Image comparison data:
***

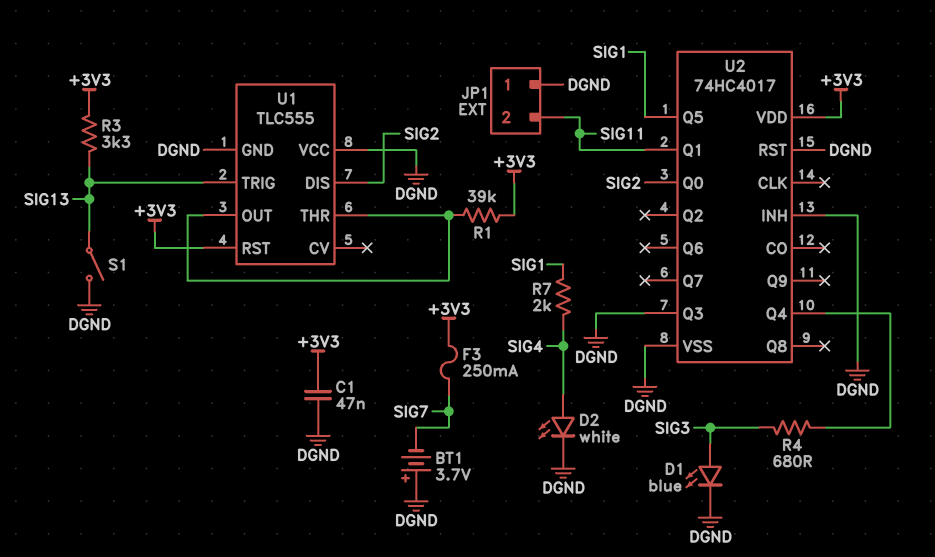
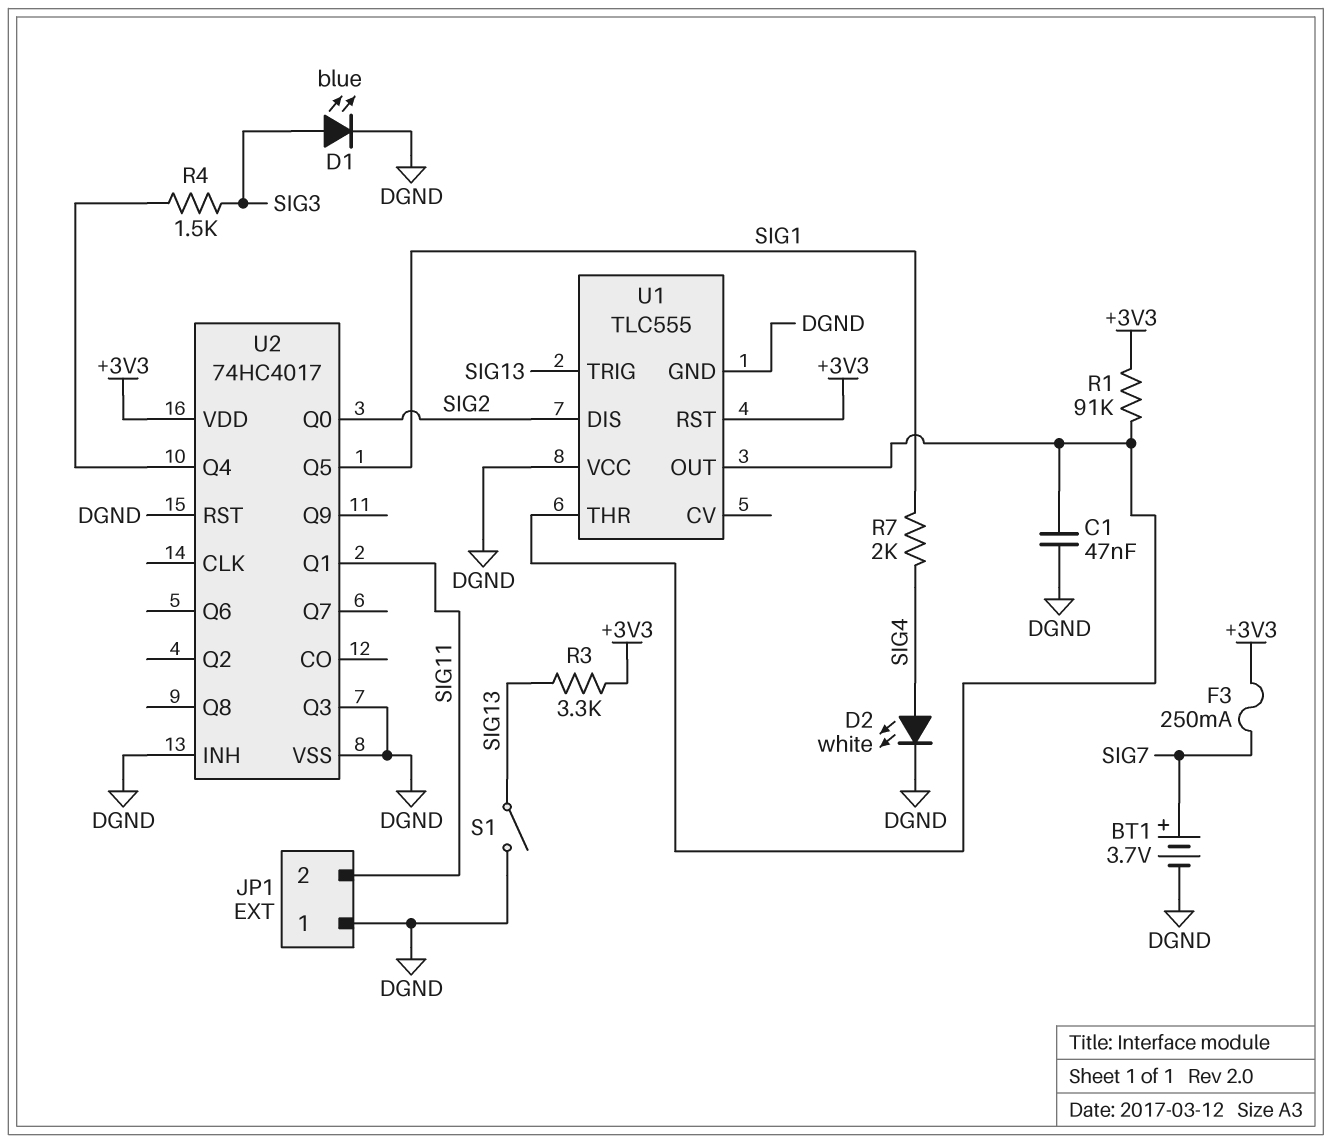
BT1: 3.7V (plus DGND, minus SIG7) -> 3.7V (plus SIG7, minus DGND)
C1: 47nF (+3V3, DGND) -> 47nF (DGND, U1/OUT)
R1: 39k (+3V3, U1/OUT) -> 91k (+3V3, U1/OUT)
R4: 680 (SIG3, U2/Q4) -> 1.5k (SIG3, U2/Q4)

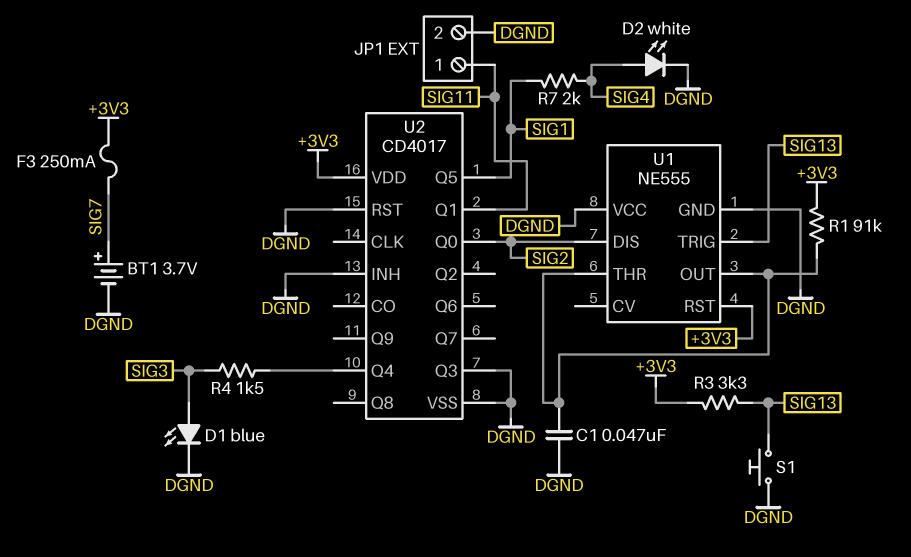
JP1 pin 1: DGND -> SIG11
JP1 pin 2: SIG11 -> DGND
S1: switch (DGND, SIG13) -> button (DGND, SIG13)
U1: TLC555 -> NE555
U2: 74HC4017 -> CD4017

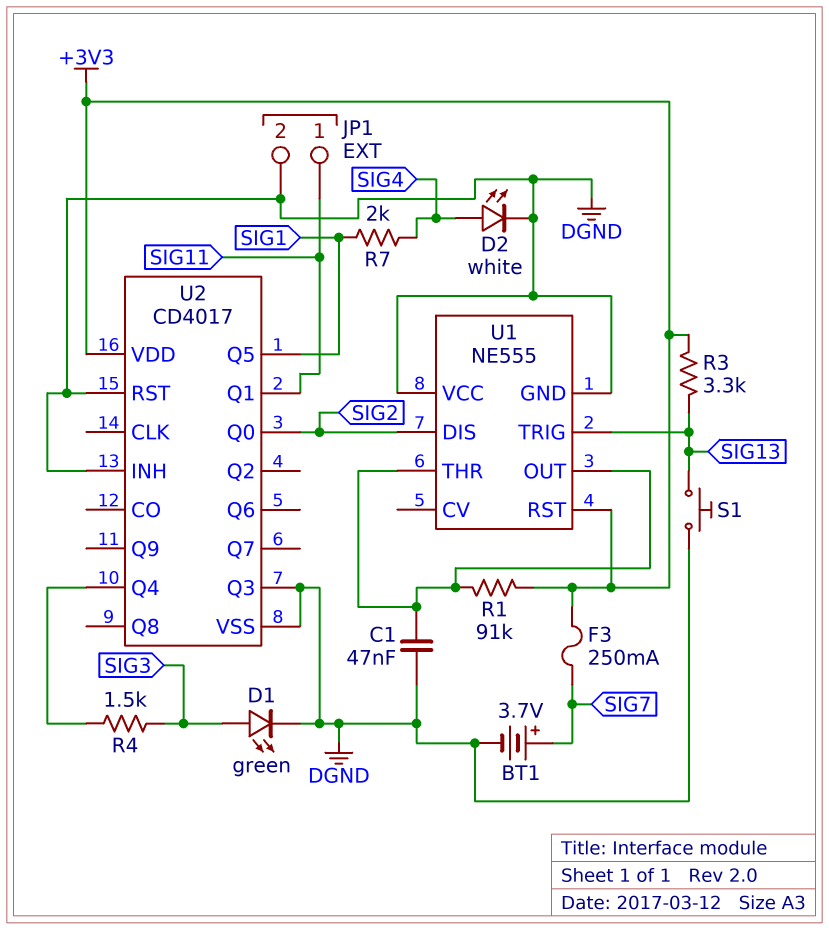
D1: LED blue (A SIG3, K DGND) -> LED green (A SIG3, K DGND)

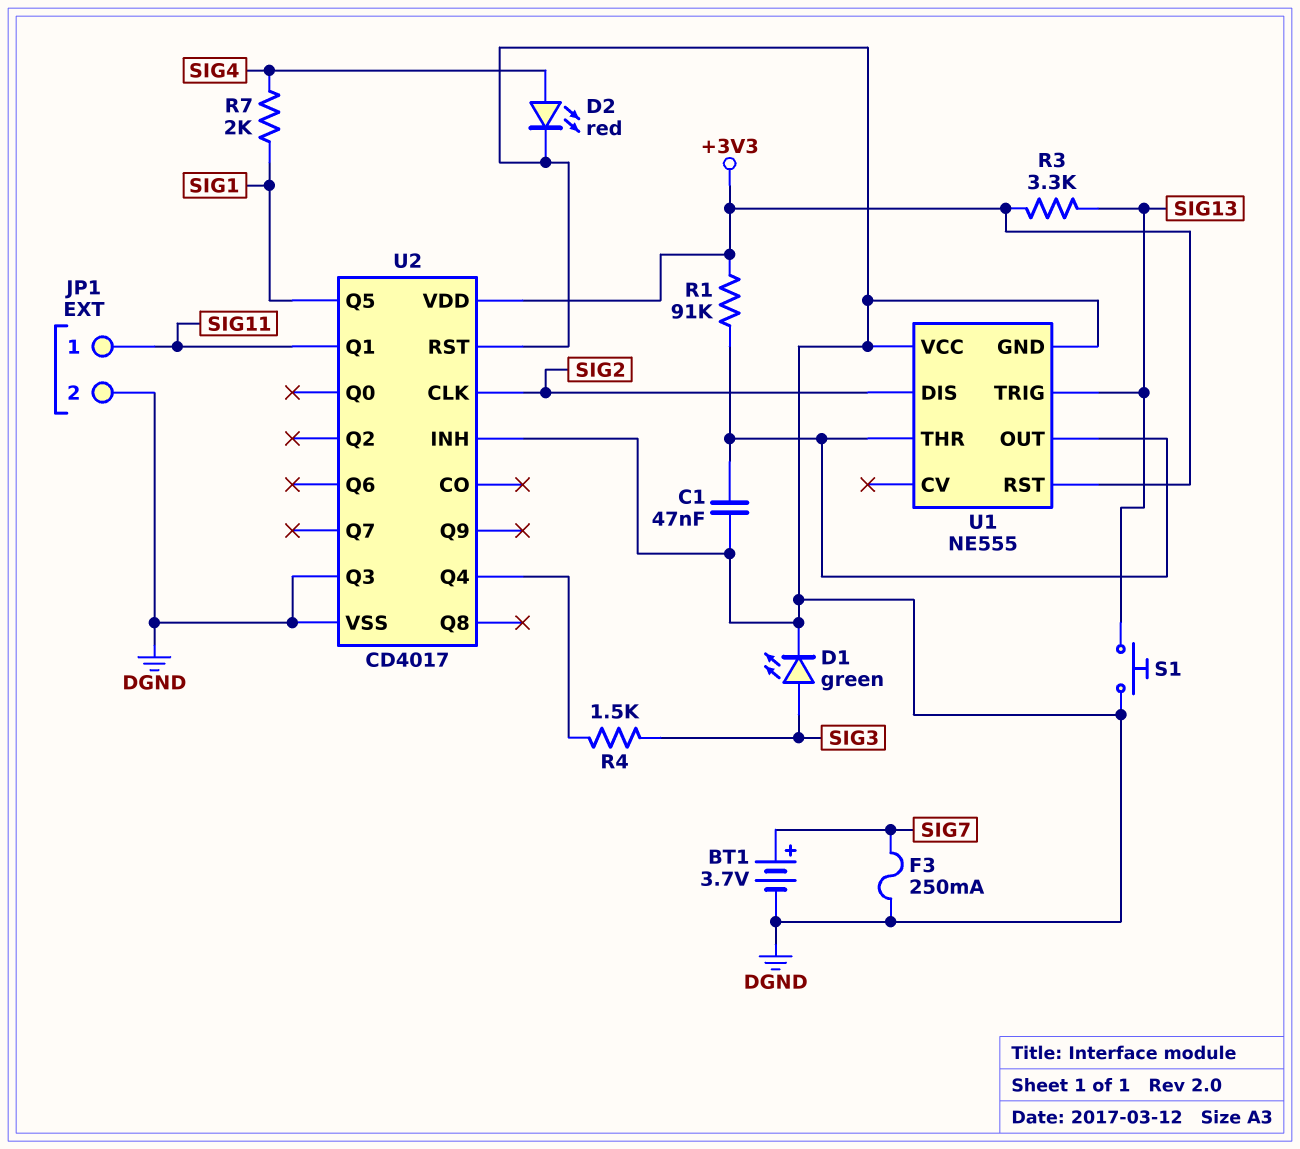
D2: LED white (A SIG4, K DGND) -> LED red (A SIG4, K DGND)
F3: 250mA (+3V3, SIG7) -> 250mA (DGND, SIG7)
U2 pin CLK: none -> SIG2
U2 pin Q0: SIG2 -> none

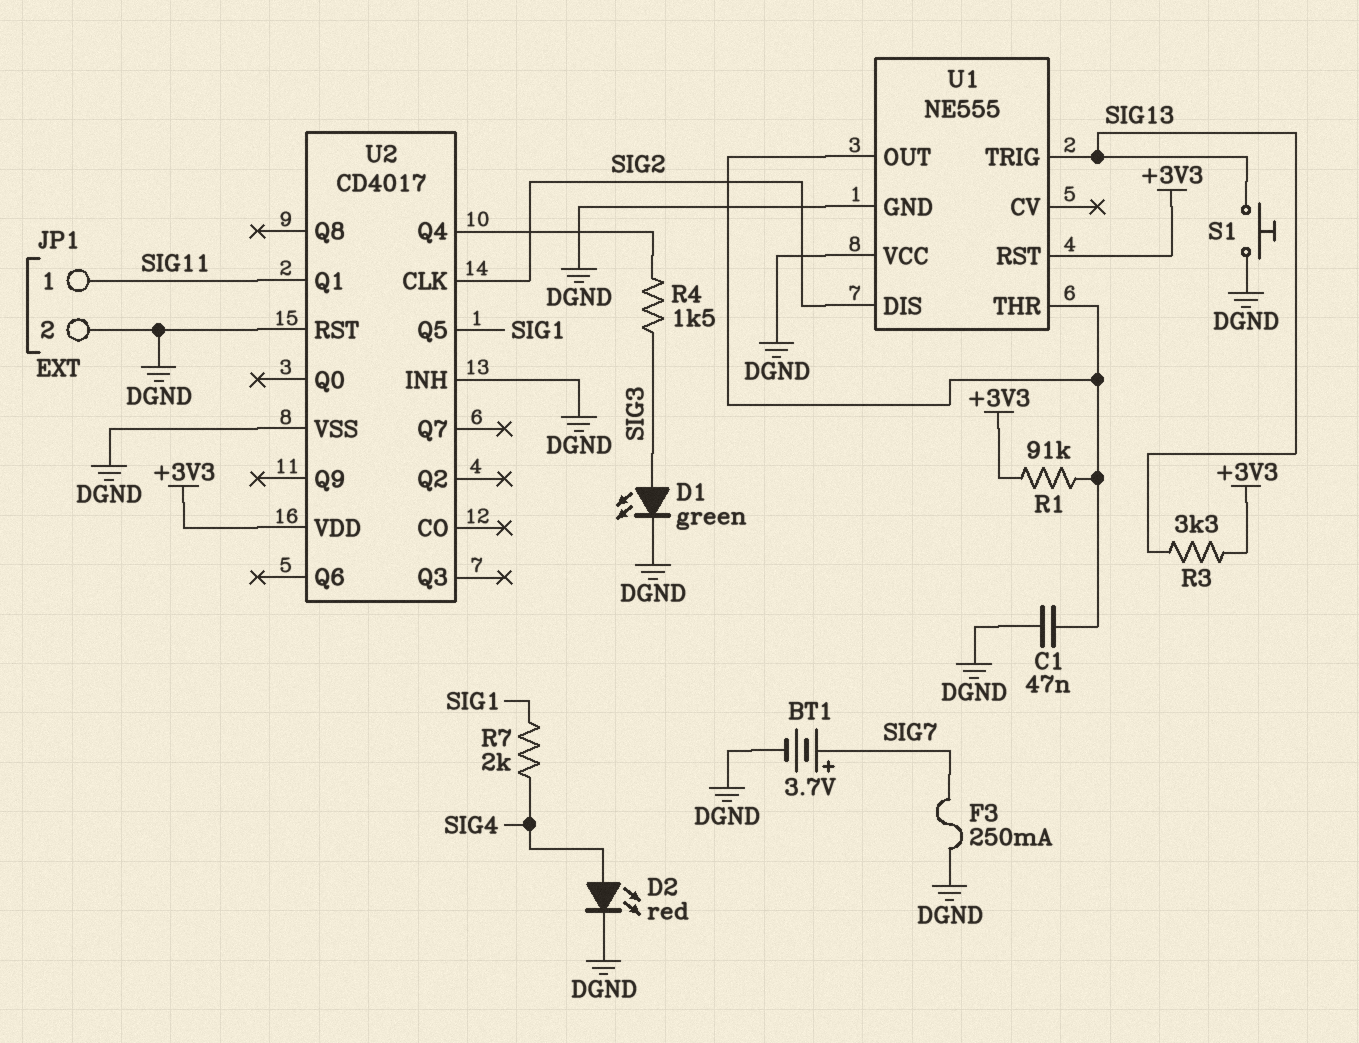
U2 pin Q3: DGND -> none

***

About this exercise →
Go through the entries above and report each line with the string "none" in it.

Solution to this task →
U2 pin CLK: none -> SIG2
U2 pin Q0: SIG2 -> none
U2 pin Q3: DGND -> none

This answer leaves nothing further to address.